■ Exercise goal
Each line containing the word "none" must be copied from the material below.

>>>>>

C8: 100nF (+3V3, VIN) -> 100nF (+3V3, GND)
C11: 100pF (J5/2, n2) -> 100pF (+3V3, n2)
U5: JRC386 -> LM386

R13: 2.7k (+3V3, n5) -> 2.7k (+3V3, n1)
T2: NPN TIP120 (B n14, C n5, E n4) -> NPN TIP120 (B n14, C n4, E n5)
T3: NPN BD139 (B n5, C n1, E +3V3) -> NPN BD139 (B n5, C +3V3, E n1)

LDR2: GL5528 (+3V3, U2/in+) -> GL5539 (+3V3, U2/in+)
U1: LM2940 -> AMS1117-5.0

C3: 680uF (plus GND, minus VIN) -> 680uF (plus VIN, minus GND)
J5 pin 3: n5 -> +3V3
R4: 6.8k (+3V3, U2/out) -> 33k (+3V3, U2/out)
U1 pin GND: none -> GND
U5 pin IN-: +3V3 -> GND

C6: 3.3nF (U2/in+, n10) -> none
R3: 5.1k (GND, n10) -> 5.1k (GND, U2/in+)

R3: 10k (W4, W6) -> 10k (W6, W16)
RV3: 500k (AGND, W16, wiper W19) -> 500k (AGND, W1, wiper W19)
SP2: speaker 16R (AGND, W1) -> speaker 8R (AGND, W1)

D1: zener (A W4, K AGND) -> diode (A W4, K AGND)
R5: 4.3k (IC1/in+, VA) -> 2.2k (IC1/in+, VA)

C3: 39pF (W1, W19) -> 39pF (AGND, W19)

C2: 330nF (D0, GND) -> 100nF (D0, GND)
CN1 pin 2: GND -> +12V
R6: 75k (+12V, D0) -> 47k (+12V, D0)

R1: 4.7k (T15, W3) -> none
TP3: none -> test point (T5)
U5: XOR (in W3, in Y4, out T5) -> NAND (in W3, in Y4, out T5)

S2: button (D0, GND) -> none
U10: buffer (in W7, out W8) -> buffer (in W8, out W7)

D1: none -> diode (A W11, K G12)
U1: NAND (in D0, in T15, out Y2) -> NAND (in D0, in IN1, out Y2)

<<<<<

■ Reply to the exercise
U1 pin GND: none -> GND
C6: 3.3nF (U2/in+, n10) -> none
R1: 4.7k (T15, W3) -> none
TP3: none -> test point (T5)
S2: button (D0, GND) -> none
D1: none -> diode (A W11, K G12)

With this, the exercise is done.